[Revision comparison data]
══════════

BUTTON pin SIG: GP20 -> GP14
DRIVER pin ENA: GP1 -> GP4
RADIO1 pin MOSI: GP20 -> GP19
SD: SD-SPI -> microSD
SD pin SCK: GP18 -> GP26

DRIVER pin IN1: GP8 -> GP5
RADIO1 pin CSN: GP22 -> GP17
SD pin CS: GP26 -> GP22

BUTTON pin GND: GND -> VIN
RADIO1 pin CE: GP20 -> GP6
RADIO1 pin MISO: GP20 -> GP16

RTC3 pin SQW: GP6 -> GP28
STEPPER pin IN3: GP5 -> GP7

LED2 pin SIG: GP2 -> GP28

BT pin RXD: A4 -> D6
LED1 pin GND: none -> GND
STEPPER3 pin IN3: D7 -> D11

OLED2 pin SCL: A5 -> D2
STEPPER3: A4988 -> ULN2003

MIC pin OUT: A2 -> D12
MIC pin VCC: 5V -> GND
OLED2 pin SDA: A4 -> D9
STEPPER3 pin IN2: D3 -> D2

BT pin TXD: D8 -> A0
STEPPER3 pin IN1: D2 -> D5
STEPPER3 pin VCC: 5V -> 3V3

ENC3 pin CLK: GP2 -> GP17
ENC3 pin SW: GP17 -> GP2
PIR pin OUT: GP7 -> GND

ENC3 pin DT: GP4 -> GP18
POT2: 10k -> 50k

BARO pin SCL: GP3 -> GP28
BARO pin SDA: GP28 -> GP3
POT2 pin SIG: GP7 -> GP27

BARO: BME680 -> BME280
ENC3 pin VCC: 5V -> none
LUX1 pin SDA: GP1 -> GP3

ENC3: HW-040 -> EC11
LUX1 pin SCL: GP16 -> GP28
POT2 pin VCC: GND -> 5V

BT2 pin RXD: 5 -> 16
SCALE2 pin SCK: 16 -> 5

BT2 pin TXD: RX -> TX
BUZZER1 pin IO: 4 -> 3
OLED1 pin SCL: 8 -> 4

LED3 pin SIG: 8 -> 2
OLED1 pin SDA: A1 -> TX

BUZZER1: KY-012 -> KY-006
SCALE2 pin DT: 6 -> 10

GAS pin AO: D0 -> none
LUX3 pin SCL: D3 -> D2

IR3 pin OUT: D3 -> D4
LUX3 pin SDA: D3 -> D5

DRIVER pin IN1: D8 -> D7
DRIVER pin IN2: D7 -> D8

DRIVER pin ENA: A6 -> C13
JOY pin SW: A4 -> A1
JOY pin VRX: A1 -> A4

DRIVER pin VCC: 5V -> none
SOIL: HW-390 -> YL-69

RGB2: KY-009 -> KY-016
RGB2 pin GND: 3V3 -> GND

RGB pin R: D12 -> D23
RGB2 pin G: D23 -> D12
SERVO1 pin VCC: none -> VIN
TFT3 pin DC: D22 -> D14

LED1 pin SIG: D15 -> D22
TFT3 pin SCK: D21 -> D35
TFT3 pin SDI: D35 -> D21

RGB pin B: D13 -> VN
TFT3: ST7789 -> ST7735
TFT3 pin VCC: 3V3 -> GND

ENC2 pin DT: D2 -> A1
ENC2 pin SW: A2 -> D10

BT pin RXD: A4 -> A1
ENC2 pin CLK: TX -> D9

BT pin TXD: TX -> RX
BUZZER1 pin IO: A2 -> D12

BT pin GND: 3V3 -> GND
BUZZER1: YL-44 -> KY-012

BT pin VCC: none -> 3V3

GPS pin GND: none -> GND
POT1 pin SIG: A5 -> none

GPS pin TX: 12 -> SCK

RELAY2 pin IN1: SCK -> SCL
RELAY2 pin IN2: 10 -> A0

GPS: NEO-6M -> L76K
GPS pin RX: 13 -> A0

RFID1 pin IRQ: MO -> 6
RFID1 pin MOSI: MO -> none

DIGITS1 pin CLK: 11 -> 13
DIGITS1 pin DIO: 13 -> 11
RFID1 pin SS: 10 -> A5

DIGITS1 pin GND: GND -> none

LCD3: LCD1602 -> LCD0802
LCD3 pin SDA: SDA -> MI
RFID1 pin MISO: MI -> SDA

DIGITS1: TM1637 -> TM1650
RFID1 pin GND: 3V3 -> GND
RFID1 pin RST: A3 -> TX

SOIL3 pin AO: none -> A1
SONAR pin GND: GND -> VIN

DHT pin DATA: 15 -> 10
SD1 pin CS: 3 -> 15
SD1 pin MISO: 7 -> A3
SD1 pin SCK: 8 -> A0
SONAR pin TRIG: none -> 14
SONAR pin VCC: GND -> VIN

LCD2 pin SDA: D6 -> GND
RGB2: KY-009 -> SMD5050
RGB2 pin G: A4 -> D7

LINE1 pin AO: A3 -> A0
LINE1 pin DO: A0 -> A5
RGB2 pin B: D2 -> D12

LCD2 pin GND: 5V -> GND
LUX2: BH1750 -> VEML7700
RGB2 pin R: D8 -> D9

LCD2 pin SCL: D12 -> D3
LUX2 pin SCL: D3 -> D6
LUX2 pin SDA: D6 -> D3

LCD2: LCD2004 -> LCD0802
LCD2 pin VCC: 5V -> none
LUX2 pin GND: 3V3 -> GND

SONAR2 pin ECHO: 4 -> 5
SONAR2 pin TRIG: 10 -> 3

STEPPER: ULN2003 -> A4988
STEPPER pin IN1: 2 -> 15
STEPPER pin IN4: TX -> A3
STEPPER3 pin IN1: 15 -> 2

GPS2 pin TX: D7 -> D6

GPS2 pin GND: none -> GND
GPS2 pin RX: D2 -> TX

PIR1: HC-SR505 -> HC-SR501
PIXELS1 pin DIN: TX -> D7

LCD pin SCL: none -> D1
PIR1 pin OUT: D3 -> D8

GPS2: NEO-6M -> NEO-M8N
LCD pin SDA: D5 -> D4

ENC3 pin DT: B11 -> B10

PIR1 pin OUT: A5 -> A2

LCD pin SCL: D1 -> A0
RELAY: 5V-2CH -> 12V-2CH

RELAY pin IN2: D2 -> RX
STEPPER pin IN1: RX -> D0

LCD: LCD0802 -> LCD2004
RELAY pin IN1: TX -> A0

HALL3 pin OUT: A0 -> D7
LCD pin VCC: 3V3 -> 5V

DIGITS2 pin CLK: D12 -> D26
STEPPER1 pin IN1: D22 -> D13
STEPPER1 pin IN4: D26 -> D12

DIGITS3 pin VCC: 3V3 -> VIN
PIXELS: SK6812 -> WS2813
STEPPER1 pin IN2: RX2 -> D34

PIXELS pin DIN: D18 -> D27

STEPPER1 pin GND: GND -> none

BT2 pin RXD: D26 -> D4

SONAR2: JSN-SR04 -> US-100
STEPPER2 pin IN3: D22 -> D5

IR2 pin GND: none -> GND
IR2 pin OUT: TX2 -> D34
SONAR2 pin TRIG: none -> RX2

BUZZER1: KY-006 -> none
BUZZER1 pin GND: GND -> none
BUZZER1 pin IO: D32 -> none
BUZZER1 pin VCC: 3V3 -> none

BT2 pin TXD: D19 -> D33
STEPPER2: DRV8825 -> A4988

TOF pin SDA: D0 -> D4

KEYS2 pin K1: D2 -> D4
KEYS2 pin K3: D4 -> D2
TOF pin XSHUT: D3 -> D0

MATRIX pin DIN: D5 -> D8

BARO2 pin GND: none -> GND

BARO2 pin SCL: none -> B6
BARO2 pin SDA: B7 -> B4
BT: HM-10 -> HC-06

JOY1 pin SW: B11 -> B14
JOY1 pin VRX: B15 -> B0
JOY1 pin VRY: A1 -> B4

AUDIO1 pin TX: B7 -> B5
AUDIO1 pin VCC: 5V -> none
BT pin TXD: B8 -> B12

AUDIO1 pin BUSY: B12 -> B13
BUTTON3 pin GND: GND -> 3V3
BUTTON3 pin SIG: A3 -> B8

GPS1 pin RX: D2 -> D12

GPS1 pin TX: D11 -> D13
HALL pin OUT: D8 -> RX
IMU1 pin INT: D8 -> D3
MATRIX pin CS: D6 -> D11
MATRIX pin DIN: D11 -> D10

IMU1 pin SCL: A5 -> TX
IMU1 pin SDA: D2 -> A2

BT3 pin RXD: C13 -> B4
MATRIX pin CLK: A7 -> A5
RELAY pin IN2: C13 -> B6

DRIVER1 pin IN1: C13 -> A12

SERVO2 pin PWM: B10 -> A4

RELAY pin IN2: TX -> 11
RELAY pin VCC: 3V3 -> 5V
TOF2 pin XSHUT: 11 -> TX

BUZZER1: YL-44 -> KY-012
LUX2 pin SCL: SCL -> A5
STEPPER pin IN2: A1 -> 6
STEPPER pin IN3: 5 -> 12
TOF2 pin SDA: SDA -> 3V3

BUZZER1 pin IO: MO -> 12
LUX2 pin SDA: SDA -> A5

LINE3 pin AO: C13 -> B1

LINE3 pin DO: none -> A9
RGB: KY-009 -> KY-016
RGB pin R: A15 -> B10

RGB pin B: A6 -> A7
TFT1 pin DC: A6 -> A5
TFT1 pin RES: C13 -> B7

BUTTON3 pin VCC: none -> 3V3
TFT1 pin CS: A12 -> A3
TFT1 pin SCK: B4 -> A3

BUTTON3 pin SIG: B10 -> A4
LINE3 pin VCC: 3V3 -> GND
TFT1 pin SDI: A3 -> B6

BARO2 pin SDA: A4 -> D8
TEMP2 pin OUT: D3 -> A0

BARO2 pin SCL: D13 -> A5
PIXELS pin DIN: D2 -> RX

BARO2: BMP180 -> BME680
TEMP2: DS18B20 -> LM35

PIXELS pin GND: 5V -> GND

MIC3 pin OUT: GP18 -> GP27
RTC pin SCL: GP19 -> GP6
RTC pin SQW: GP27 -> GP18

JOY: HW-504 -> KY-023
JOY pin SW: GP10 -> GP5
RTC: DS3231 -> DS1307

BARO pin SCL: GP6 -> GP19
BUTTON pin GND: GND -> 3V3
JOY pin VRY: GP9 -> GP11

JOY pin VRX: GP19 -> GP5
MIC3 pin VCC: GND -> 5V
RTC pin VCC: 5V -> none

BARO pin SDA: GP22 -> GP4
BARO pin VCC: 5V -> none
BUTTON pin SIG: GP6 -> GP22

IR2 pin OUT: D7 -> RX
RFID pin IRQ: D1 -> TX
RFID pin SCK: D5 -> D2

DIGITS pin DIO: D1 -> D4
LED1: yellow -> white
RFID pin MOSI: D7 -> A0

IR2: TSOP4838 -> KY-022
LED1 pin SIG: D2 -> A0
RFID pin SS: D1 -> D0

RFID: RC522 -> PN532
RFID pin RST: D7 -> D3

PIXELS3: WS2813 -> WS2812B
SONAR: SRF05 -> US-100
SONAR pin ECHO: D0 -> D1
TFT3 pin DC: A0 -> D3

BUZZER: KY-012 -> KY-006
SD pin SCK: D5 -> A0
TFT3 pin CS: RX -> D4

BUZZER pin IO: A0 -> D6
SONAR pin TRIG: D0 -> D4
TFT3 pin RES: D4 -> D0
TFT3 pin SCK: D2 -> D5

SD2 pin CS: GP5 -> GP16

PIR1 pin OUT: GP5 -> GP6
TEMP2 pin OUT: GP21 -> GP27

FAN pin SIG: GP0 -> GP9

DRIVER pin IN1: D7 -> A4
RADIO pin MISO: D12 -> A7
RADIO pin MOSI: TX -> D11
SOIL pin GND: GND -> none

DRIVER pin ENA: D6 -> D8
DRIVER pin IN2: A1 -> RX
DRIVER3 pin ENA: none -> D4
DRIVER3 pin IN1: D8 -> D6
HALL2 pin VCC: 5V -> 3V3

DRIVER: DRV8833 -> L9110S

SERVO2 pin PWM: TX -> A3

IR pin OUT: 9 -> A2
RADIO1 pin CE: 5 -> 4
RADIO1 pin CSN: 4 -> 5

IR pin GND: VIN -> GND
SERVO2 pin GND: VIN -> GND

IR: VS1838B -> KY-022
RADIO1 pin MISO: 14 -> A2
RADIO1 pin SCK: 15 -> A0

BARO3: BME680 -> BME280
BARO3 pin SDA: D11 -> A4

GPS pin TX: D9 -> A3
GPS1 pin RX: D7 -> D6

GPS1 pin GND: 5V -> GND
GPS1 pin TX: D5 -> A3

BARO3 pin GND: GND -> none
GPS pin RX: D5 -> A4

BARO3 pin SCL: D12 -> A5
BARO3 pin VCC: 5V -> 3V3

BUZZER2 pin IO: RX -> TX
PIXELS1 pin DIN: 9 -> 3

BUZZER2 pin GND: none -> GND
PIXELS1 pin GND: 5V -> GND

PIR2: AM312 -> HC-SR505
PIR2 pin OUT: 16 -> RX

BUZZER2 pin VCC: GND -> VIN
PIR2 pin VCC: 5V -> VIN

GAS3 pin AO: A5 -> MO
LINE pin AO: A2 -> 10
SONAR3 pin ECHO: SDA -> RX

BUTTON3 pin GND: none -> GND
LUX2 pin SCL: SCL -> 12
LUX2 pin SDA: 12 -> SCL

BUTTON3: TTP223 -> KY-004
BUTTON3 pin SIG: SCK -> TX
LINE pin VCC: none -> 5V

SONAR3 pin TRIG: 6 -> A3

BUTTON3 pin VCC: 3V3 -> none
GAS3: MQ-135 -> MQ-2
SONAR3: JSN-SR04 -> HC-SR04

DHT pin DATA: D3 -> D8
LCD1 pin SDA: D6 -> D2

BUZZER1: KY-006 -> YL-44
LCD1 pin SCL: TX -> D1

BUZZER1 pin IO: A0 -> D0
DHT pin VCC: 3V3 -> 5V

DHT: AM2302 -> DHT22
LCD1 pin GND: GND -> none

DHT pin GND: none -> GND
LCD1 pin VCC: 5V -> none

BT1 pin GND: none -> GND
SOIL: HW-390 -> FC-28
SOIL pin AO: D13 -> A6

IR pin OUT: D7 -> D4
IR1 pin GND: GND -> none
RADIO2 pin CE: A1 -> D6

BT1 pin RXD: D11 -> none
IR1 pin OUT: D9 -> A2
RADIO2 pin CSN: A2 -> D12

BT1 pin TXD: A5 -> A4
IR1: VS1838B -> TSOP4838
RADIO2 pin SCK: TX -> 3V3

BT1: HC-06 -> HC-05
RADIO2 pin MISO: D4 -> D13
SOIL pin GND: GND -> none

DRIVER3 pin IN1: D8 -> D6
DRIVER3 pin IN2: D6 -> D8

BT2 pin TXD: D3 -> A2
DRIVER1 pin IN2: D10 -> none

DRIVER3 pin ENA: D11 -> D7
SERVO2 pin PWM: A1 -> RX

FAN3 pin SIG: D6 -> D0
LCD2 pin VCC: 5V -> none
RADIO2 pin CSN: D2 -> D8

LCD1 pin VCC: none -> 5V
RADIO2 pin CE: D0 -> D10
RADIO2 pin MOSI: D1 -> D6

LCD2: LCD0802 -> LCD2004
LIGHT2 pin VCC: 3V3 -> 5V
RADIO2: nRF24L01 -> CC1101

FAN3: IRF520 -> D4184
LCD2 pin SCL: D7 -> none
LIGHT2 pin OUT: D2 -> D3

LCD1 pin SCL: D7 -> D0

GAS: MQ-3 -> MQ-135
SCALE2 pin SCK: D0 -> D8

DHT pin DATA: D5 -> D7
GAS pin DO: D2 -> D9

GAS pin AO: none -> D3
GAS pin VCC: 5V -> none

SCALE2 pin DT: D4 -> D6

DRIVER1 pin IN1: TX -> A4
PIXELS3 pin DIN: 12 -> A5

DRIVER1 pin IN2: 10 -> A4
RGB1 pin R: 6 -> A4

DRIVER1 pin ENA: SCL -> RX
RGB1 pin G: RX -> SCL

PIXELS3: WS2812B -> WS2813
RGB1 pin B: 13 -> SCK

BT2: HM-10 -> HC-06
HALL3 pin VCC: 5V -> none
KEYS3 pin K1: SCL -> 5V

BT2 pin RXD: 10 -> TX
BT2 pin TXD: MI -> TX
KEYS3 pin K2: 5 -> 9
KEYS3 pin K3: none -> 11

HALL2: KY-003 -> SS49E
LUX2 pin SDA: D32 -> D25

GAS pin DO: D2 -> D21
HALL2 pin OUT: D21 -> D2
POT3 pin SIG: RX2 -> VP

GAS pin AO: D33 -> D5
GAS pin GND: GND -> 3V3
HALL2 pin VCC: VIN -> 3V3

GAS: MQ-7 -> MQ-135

══════════

**TASK STATEMENT:** Starting at the line that contains "BT pin RXD: A4 -> A1" and stopping after the line that contains "LCD pin SCL: D1 -> A0", write out every line exactly as it appears above, and no other line.

**EXPECTED OUTPUT:**
BT pin RXD: A4 -> A1
ENC2 pin CLK: TX -> D9

BT pin TXD: TX -> RX
BUZZER1 pin IO: A2 -> D12

BT pin GND: 3V3 -> GND
BUZZER1: YL-44 -> KY-012

BT pin VCC: none -> 3V3

GPS pin GND: none -> GND
POT1 pin SIG: A5 -> none

GPS pin TX: 12 -> SCK

RELAY2 pin IN1: SCK -> SCL
RELAY2 pin IN2: 10 -> A0

GPS: NEO-6M -> L76K
GPS pin RX: 13 -> A0

RFID1 pin IRQ: MO -> 6
RFID1 pin MOSI: MO -> none

DIGITS1 pin CLK: 11 -> 13
DIGITS1 pin DIO: 13 -> 11
RFID1 pin SS: 10 -> A5

DIGITS1 pin GND: GND -> none

LCD3: LCD1602 -> LCD0802
LCD3 pin SDA: SDA -> MI
RFID1 pin MISO: MI -> SDA

DIGITS1: TM1637 -> TM1650
RFID1 pin GND: 3V3 -> GND
RFID1 pin RST: A3 -> TX

SOIL3 pin AO: none -> A1
SONAR pin GND: GND -> VIN

DHT pin DATA: 15 -> 10
SD1 pin CS: 3 -> 15
SD1 pin MISO: 7 -> A3
SD1 pin SCK: 8 -> A0
SONAR pin TRIG: none -> 14
SONAR pin VCC: GND -> VIN

LCD2 pin SDA: D6 -> GND
RGB2: KY-009 -> SMD5050
RGB2 pin G: A4 -> D7

LINE1 pin AO: A3 -> A0
LINE1 pin DO: A0 -> A5
RGB2 pin B: D2 -> D12

LCD2 pin GND: 5V -> GND
LUX2: BH1750 -> VEML7700
RGB2 pin R: D8 -> D9

LCD2 pin SCL: D12 -> D3
LUX2 pin SCL: D3 -> D6
LUX2 pin SDA: D6 -> D3

LCD2: LCD2004 -> LCD0802
LCD2 pin VCC: 5V -> none
LUX2 pin GND: 3V3 -> GND

SONAR2 pin ECHO: 4 -> 5
SONAR2 pin TRIG: 10 -> 3

STEPPER: ULN2003 -> A4988
STEPPER pin IN1: 2 -> 15
STEPPER pin IN4: TX -> A3
STEPPER3 pin IN1: 15 -> 2

GPS2 pin TX: D7 -> D6

GPS2 pin GND: none -> GND
GPS2 pin RX: D2 -> TX

PIR1: HC-SR505 -> HC-SR501
PIXELS1 pin DIN: TX -> D7

LCD pin SCL: none -> D1
PIR1 pin OUT: D3 -> D8

GPS2: NEO-6M -> NEO-M8N
LCD pin SDA: D5 -> D4

ENC3 pin DT: B11 -> B10

PIR1 pin OUT: A5 -> A2

LCD pin SCL: D1 -> A0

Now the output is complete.